* [EXERCISE REQUIREMENTS]
Every entry needs to be given again exactly as it reads.

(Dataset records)
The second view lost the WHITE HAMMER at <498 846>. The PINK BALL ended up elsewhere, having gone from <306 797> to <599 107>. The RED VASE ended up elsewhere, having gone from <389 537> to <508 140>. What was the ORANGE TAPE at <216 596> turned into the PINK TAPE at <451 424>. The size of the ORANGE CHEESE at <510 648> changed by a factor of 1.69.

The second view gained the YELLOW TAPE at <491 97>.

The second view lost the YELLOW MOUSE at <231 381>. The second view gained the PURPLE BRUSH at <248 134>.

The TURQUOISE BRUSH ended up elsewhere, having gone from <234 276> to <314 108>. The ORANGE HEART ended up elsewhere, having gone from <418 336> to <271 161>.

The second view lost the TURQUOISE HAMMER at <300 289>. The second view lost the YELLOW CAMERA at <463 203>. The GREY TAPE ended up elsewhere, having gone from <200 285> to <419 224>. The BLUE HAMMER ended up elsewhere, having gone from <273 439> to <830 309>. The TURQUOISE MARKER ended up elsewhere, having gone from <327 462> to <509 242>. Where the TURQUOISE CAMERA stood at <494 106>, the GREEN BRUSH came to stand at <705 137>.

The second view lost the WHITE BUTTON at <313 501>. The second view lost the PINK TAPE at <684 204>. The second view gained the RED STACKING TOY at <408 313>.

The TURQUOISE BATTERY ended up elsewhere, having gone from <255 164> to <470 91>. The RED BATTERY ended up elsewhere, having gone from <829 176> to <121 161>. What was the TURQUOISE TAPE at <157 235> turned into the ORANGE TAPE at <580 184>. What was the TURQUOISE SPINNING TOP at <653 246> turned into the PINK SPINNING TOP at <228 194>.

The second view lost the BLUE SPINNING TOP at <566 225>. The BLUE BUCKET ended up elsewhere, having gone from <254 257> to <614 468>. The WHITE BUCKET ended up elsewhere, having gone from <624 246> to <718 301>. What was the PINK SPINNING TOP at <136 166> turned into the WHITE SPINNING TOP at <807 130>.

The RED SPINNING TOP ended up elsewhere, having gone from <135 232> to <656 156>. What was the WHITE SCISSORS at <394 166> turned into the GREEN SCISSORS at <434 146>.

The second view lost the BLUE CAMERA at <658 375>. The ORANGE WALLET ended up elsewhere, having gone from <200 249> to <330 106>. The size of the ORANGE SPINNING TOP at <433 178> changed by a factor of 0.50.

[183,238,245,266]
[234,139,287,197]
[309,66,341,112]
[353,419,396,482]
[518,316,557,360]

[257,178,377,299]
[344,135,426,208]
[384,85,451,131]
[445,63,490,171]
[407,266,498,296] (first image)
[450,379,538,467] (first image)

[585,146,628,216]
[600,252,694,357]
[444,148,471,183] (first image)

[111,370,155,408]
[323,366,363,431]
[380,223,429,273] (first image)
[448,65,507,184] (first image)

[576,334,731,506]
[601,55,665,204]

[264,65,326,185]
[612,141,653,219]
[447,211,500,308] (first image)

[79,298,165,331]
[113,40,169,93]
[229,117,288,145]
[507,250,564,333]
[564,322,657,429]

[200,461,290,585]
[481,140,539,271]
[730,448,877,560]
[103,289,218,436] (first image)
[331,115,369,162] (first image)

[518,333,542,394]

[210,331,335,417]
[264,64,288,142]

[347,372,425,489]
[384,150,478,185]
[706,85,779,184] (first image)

* [YOUR RESPONSE]
The second view lost the WHITE HAMMER at <498 846>. The PINK BALL ended up elsewhere, having gone from <306 797> to <599 107>. The RED VASE ended up elsewhere, having gone from <389 537> to <508 140>. What was the ORANGE TAPE at <216 596> turned into the PINK TAPE at <451 424>. The size of the ORANGE CHEESE at <510 648> changed by a factor of 1.69.

The second view gained the YELLOW TAPE at <491 97>.

The second view lost the YELLOW MOUSE at <231 381>. The second view gained the PURPLE BRUSH at <248 134>.

The TURQUOISE BRUSH ended up elsewhere, having gone from <234 276> to <314 108>. The ORANGE HEART ended up elsewhere, having gone from <418 336> to <271 161>.

The second view lost the TURQUOISE HAMMER at <300 289>. The second view lost the YELLOW CAMERA at <463 203>. The GREY TAPE ended up elsewhere, having gone from <200 285> to <419 224>. The BLUE HAMMER ended up elsewhere, having gone from <273 439> to <830 309>. The TURQUOISE MARKER ended up elsewhere, having gone from <327 462> to <509 242>. Where the TURQUOISE CAMERA stood at <494 106>, the GREEN BRUSH came to stand at <705 137>.

The second view lost the WHITE BUTTON at <313 501>. The second view lost the PINK TAPE at <684 204>. The second view gained the RED STACKING TOY at <408 313>.

The TURQUOISE BATTERY ended up elsewhere, having gone from <255 164> to <470 91>. The RED BATTERY ended up elsewhere, having gone from <829 176> to <121 161>. What was the TURQUOISE TAPE at <157 235> turned into the ORANGE TAPE at <580 184>. What was the TURQUOISE SPINNING TOP at <653 246> turned into the PINK SPINNING TOP at <228 194>.

The second view lost the BLUE SPINNING TOP at <566 225>. The BLUE BUCKET ended up elsewhere, having gone from <254 257> to <614 468>. The WHITE BUCKET ended up elsewhere, having gone from <624 246> to <718 301>. What was the PINK SPINNING TOP at <136 166> turned into the WHITE SPINNING TOP at <807 130>.

The RED SPINNING TOP ended up elsewhere, having gone from <135 232> to <656 156>. What was the WHITE SCISSORS at <394 166> turned into the GREEN SCISSORS at <434 146>.

The second view lost the BLUE CAMERA at <658 375>. The ORANGE WALLET ended up elsewhere, having gone from <200 249> to <330 106>. The size of the ORANGE SPINNING TOP at <433 178> changed by a factor of 0.50.

[183,238,245,266]
[234,139,287,197]
[309,66,341,112]
[353,419,396,482]
[518,316,557,360]

[257,178,377,299]
[344,135,426,208]
[384,85,451,131]
[445,63,490,171]
[407,266,498,296] (first image)
[450,379,538,467] (first image)

[585,146,628,216]
[600,252,694,357]
[444,148,471,183] (first image)

[111,370,155,408]
[323,366,363,431]
[380,223,429,273] (first image)
[448,65,507,184] (first image)

[576,334,731,506]
[601,55,665,204]

[264,65,326,185]
[612,141,653,219]
[447,211,500,308] (first image)

[79,298,165,331]
[113,40,169,93]
[229,117,288,145]
[507,250,564,333]
[564,322,657,429]

[200,461,290,585]
[481,140,539,271]
[730,448,877,560]
[103,289,218,436] (first image)
[331,115,369,162] (first image)

[518,333,542,394]

[210,331,335,417]
[264,64,288,142]

[347,372,425,489]
[384,150,478,185]
[706,85,779,184] (first image)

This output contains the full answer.